* Begin Stored rows *
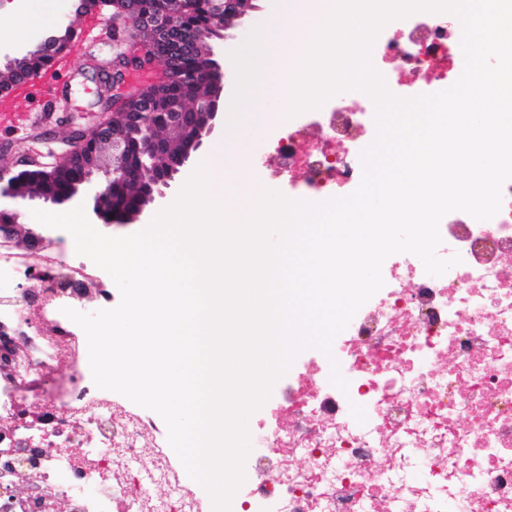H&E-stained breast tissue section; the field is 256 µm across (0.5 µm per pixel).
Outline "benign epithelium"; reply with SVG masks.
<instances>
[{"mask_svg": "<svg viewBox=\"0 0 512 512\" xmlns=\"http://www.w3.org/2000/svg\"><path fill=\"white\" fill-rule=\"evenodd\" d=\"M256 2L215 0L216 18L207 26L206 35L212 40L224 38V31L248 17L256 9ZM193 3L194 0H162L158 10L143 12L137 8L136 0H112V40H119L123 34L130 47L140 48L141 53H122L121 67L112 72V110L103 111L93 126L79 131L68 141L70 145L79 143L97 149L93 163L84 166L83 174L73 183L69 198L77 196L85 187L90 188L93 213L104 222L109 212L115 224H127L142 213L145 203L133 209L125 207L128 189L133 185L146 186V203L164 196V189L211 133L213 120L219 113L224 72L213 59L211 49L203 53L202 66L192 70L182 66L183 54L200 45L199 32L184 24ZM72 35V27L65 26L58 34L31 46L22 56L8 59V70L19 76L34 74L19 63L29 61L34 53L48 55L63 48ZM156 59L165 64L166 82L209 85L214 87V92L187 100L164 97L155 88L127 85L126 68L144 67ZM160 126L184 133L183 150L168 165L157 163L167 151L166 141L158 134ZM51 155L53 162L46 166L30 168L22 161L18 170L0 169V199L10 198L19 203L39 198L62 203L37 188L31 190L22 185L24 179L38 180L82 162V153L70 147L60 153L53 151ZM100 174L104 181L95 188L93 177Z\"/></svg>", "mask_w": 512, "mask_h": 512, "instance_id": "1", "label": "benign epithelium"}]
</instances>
* End Stored rows *
* Begin Stored rows *
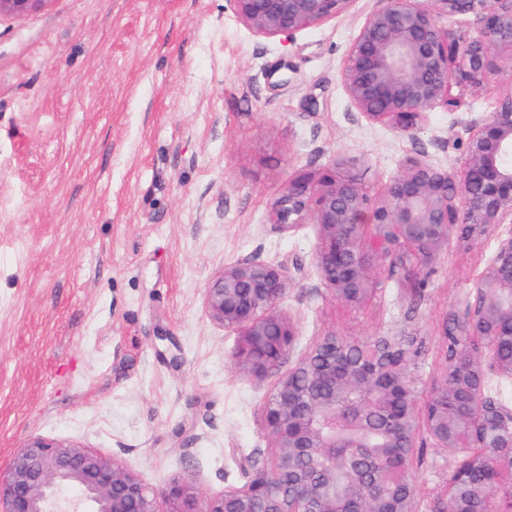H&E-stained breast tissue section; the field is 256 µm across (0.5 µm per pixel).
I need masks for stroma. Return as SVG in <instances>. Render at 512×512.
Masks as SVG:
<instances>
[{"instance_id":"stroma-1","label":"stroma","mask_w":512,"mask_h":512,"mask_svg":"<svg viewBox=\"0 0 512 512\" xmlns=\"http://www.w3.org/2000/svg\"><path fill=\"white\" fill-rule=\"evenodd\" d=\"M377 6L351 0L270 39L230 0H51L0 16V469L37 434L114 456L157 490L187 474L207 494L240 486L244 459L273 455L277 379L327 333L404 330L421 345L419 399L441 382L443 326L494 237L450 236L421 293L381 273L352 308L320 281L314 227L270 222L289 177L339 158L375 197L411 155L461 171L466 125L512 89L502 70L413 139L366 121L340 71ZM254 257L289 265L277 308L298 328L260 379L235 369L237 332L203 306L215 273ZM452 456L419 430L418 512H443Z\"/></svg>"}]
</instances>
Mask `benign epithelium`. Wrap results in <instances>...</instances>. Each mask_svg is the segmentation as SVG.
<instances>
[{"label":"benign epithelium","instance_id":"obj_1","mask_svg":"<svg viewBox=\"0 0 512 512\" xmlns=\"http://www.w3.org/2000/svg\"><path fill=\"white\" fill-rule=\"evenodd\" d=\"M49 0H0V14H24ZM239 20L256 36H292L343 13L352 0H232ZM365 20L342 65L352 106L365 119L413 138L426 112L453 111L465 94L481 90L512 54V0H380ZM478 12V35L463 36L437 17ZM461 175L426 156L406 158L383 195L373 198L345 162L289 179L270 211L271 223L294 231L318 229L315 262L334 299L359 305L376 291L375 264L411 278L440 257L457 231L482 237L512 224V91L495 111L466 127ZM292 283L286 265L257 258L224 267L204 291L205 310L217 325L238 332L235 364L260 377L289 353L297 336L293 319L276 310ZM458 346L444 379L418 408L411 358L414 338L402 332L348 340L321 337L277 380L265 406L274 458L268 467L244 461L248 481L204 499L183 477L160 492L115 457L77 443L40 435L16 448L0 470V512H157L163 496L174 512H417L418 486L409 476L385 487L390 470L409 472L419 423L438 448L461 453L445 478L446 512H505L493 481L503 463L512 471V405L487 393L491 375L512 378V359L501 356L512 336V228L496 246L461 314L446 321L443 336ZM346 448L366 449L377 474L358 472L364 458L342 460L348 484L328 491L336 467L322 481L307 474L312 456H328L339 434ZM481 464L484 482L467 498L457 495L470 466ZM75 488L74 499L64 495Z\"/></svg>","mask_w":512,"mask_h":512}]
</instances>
* End Stored rows *
* **Directions**
Calculate how many lines of the material include the string "stroma", and state that number by itself.

* **Solution**
2